Segment Start: MATERIAL FOR THIS EXERCISE

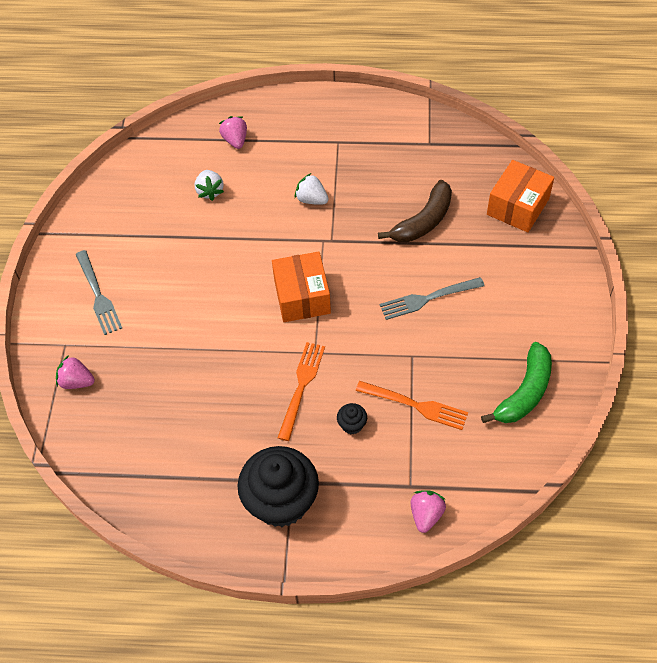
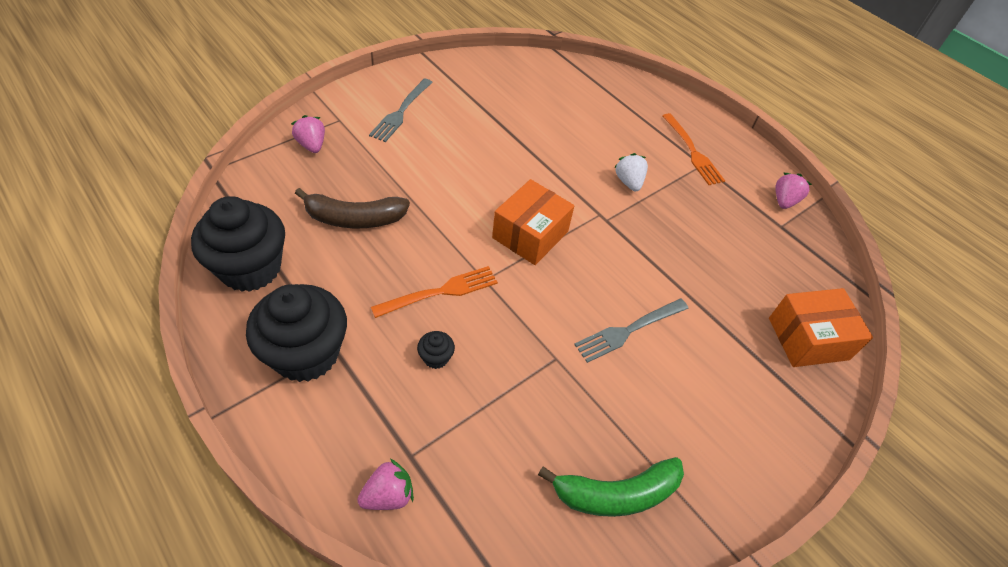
camera: 40 degrees right, 5 degrees down
(171, 495) = (250, 268): none -> black cupcake
(210, 191) = (561, 117): white strawberry -> none
(235, 140) = (623, 104): pink strawberry -> pink strawberry (784, 201)
(415, 405) = (505, 398): orange fork -> orange fork (692, 151)
(423, 221) = (702, 273): brown banana -> brown banana (354, 218)
(428, 298) = (629, 330): grey fork -> grey fork turned 60 degrees counterclockwise

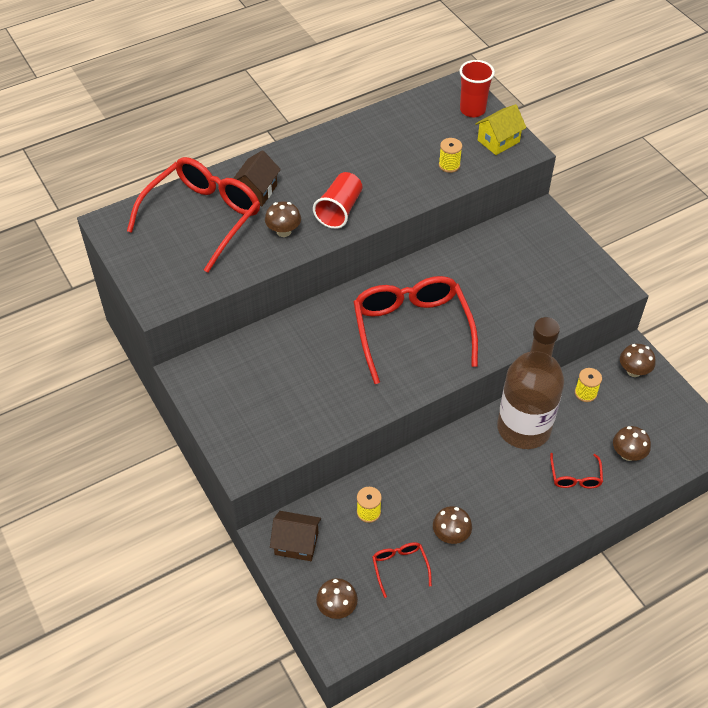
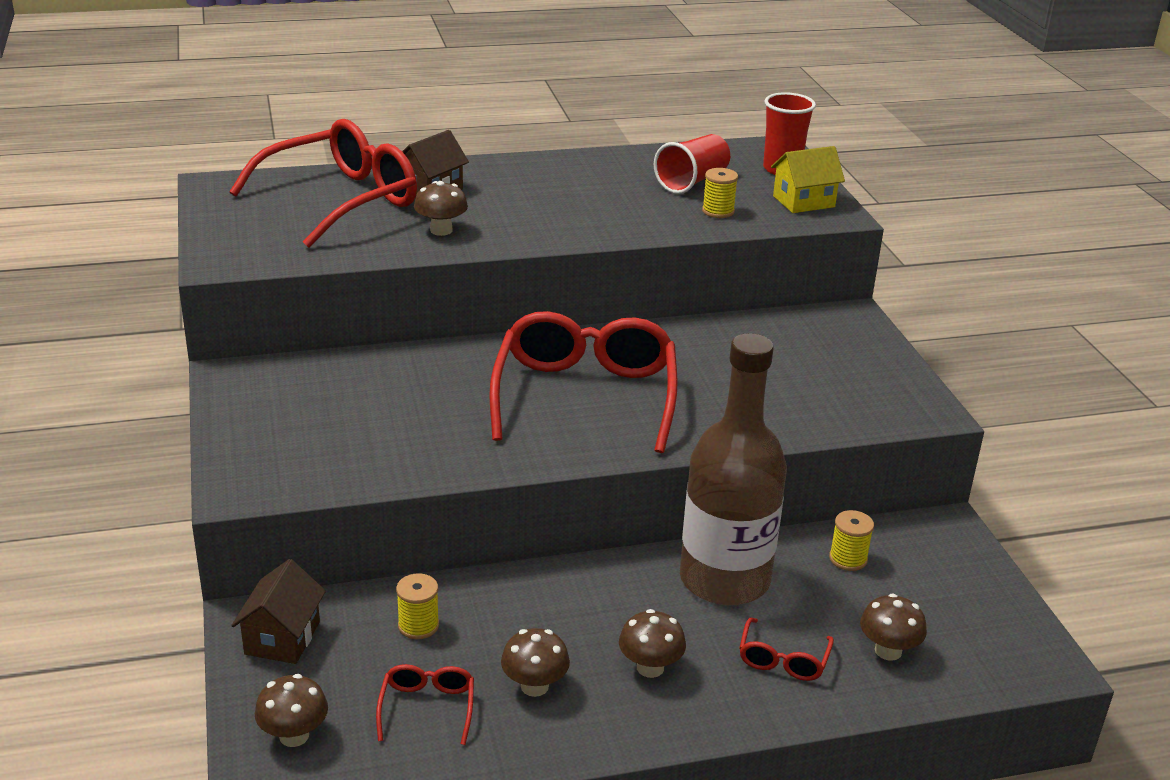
camera: 15 degrees right, 20 degrees down
(296, 543) = (282, 638): brown house -> brown house turned 75 degrees clockwise
(339, 210) = (533, 225): red cup -> red cup (692, 181)
(633, 371) = (941, 549): brown mushroom -> brown mushroom (650, 667)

Segment End: MATERIAL FOR THIS EXERCISE

EXERCISE GOAL:
Answer with the number alone after tallying the lines of the entries above that contain the word "brown".

WRITTEN RESPONSE:
3